[Exercise instructions]
Among the entries below, determine how many lines contain the word "camera" and state only that figure.
Dataset excerpts Start Marker
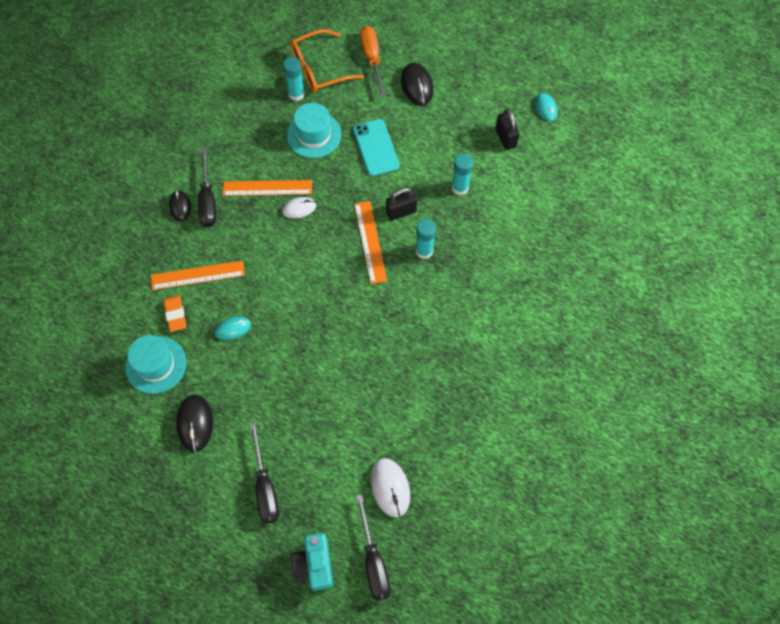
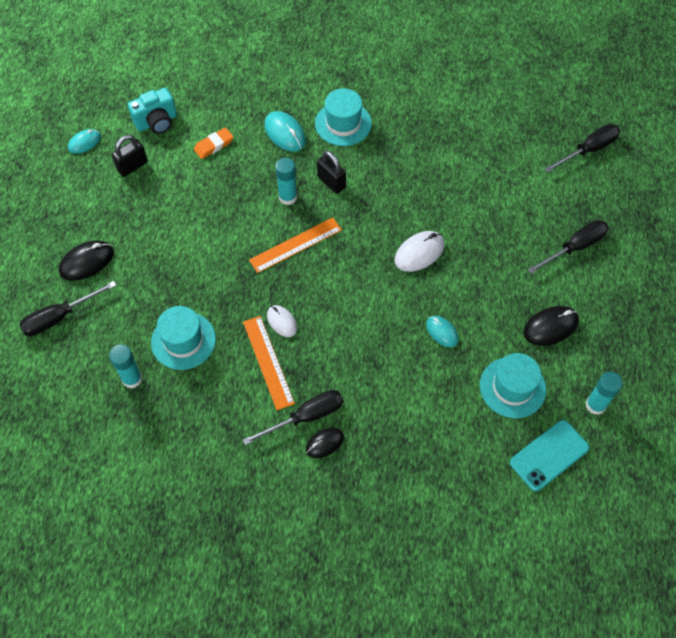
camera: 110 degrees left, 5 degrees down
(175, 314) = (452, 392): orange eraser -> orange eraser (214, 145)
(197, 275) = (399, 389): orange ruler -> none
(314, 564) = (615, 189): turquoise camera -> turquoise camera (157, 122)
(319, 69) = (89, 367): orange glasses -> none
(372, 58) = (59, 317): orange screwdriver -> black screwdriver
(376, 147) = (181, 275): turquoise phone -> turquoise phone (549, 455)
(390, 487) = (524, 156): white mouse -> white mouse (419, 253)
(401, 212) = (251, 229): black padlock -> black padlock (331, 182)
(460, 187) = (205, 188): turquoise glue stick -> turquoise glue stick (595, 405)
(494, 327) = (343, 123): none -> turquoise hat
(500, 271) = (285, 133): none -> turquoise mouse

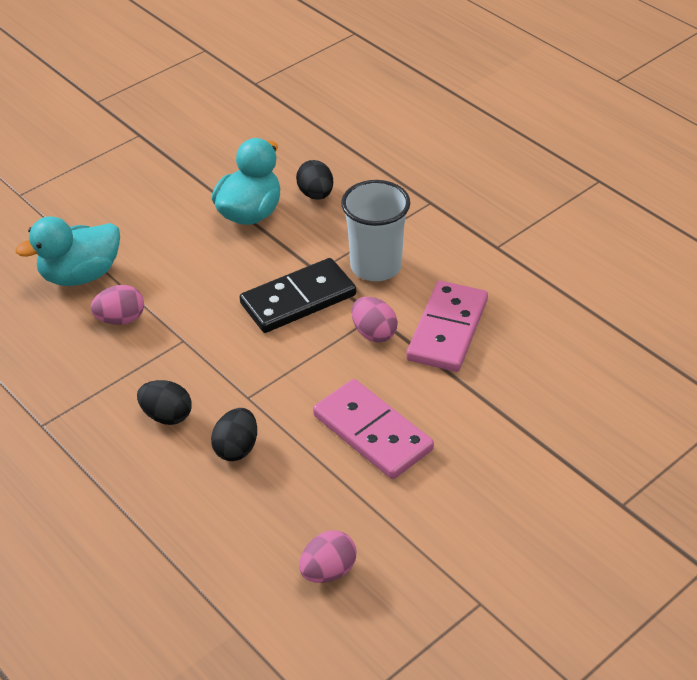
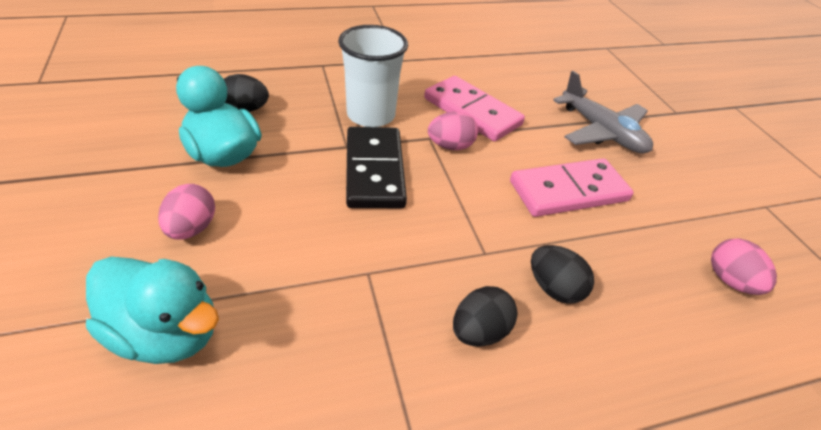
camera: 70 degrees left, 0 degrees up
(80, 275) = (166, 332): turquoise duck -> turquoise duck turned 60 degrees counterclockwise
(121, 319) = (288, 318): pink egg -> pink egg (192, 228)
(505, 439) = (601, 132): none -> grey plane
Dataset excerpts End Marker
[Finished exercise]
3